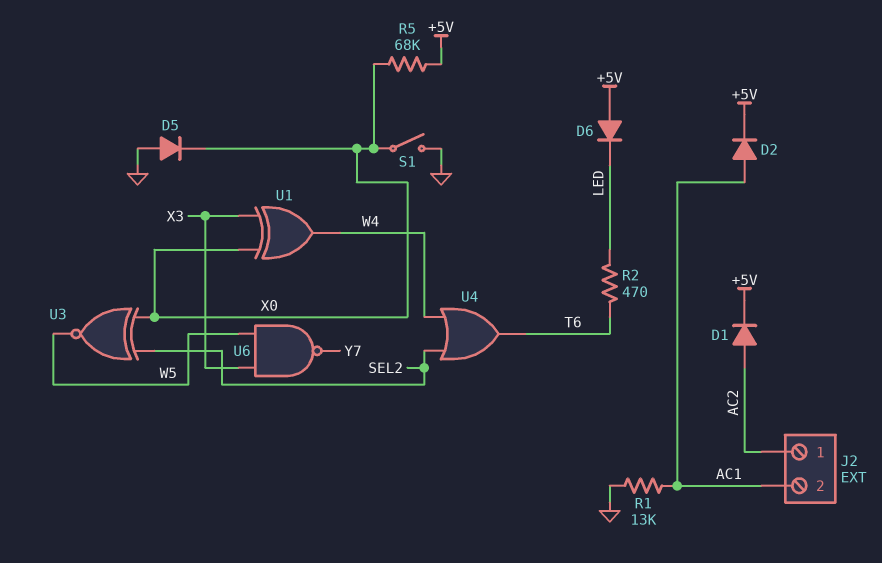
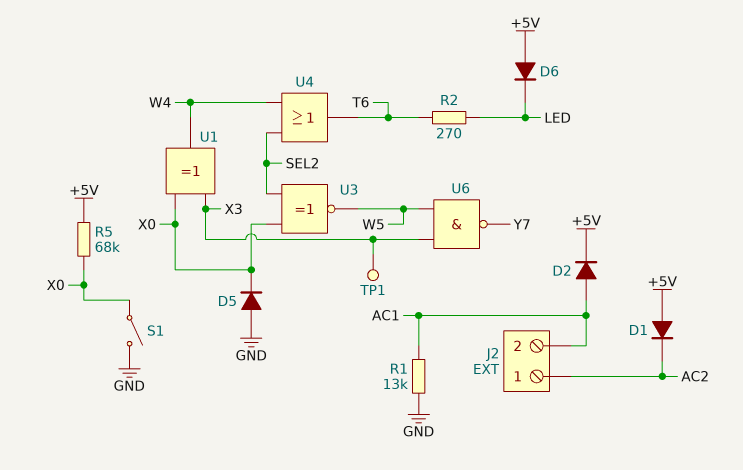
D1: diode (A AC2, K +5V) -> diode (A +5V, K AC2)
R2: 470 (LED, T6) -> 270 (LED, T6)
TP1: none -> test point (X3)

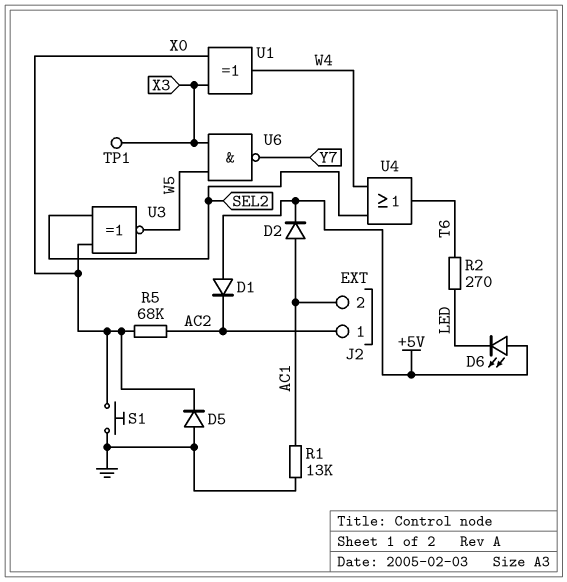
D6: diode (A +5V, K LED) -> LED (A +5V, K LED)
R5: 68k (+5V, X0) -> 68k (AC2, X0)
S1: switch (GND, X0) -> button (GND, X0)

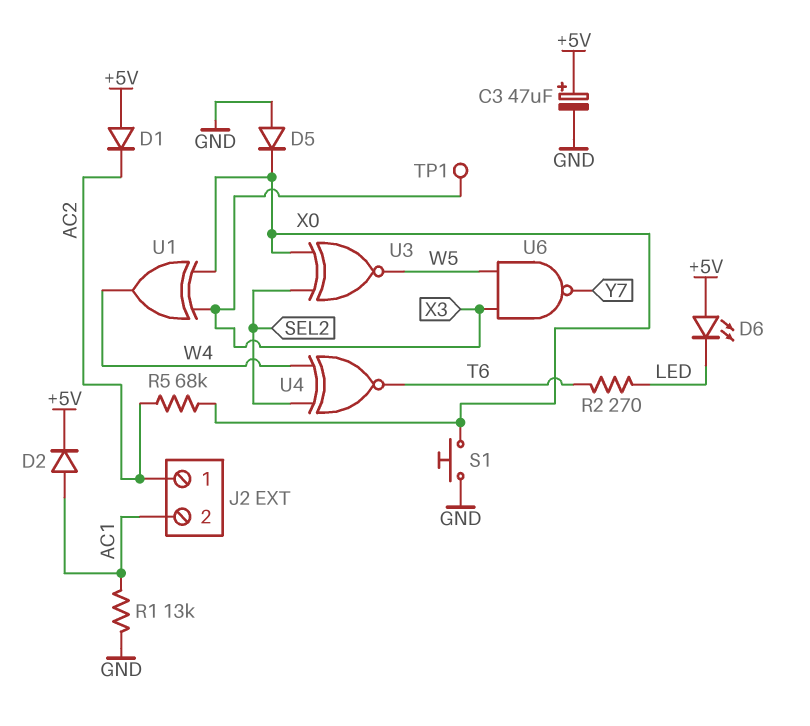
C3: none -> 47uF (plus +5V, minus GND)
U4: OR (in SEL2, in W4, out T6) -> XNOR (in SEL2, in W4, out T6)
--
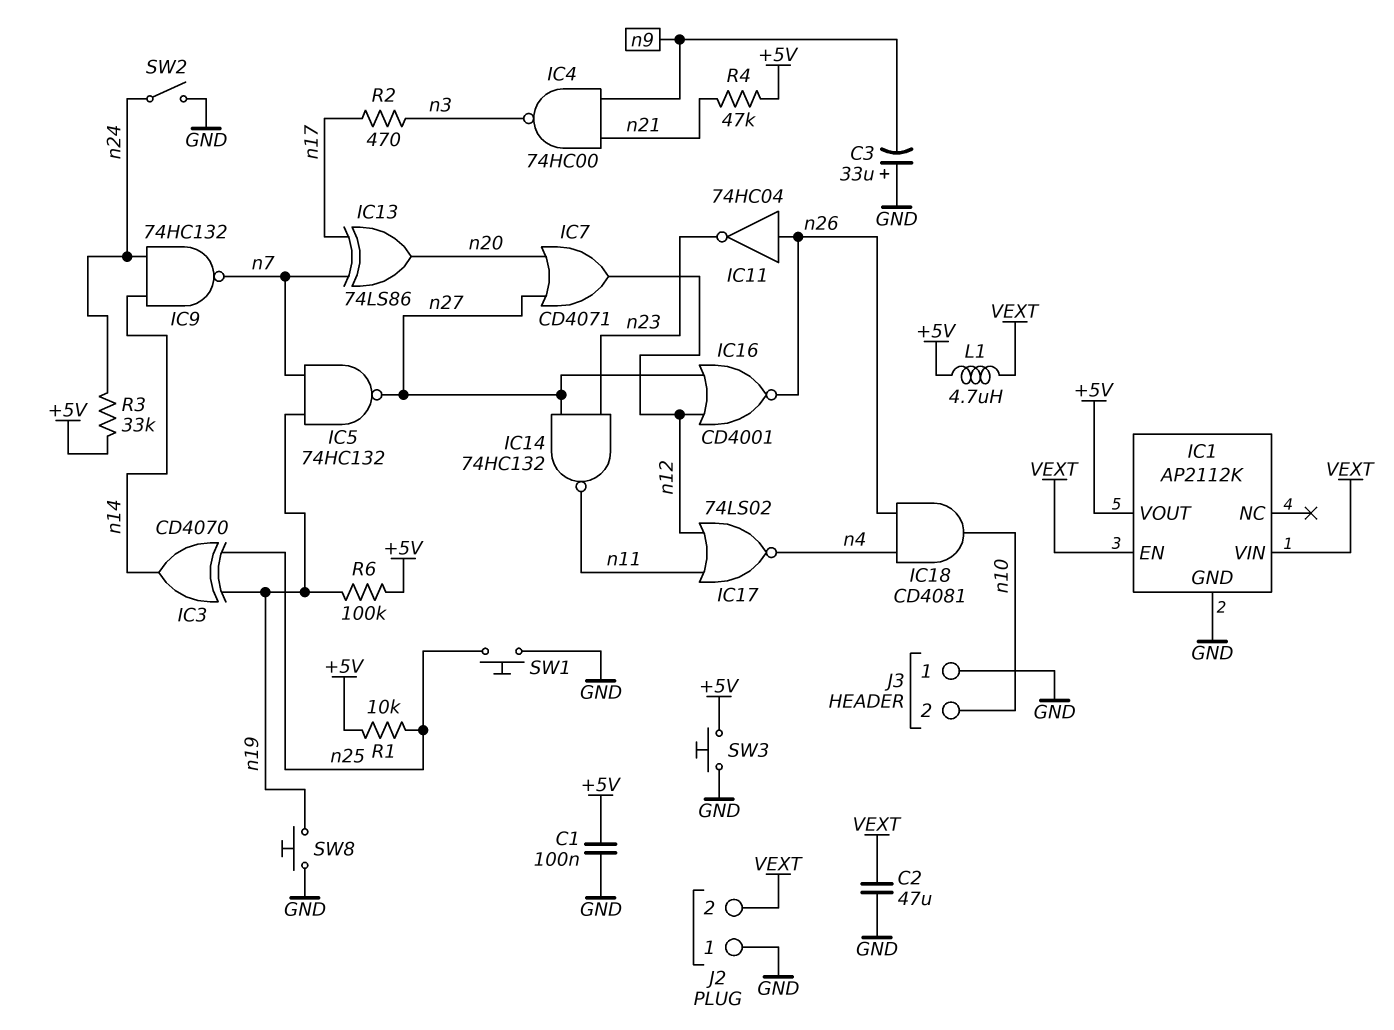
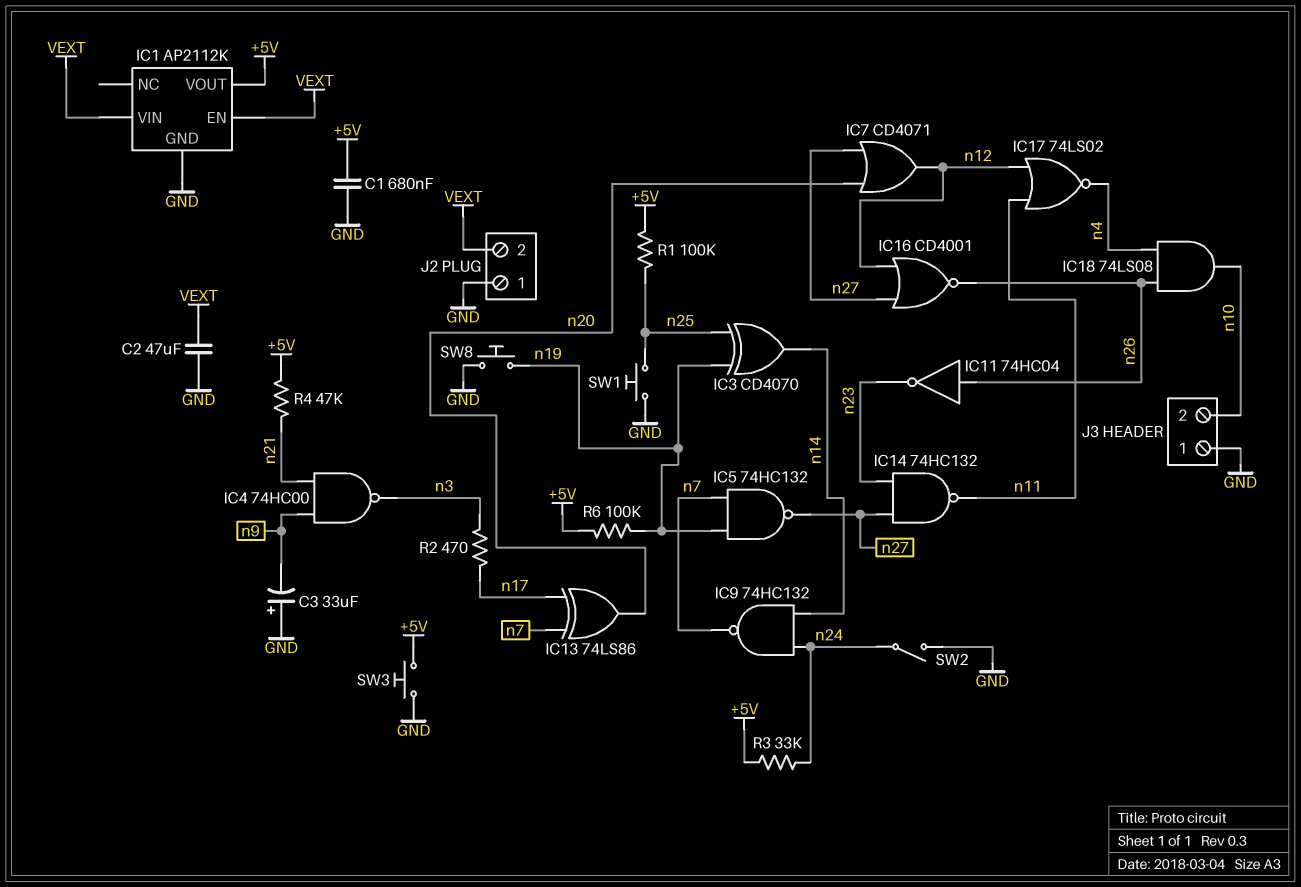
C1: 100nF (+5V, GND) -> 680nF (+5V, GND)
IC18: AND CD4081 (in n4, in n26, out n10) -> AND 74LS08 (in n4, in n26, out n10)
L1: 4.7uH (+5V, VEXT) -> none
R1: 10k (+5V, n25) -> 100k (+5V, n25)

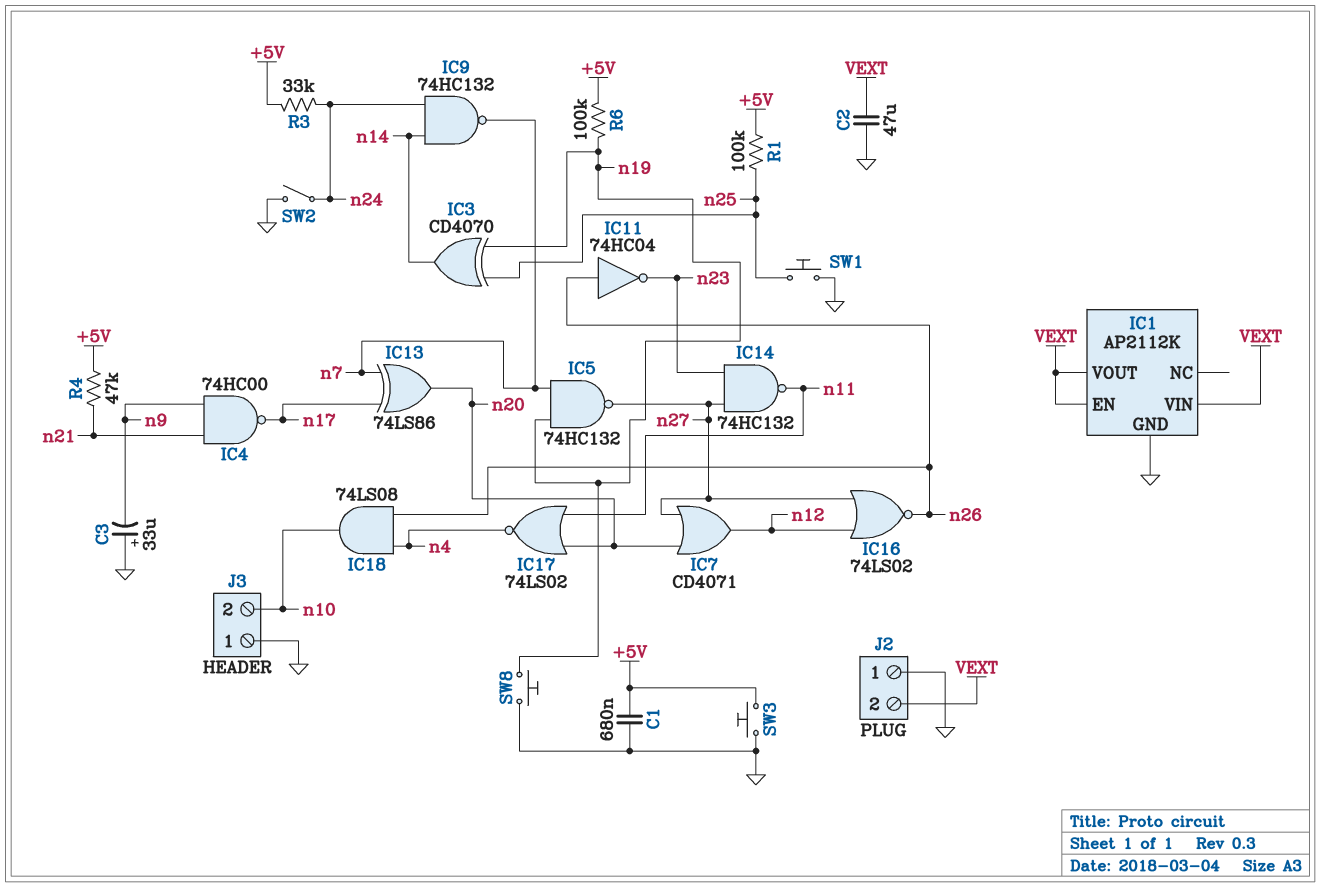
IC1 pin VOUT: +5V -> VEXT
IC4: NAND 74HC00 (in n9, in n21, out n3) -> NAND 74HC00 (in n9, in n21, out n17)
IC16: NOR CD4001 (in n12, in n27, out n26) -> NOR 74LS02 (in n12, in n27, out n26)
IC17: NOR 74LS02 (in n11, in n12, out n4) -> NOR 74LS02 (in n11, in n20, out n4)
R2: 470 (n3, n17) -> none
...
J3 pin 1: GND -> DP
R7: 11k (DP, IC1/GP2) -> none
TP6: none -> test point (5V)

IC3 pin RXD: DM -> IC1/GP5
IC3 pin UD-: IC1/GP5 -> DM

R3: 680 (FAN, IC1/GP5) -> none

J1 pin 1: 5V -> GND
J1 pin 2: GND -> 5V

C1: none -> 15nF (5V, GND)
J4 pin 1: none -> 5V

### [PROBLEM TO WORK ON]
Within the material above, find the part that opens with the line containing "S1: switch (GND, X0) -> button (GND, X0)" and closes with the line containing "U4: OR (in SEL2, in", and reproduce it exactly without the pictures.

### [FINISHED TASK]
S1: switch (GND, X0) -> button (GND, X0)

C3: none -> 47uF (plus +5V, minus GND)
U4: OR (in SEL2, in W4, out T6) -> XNOR (in SEL2, in W4, out T6)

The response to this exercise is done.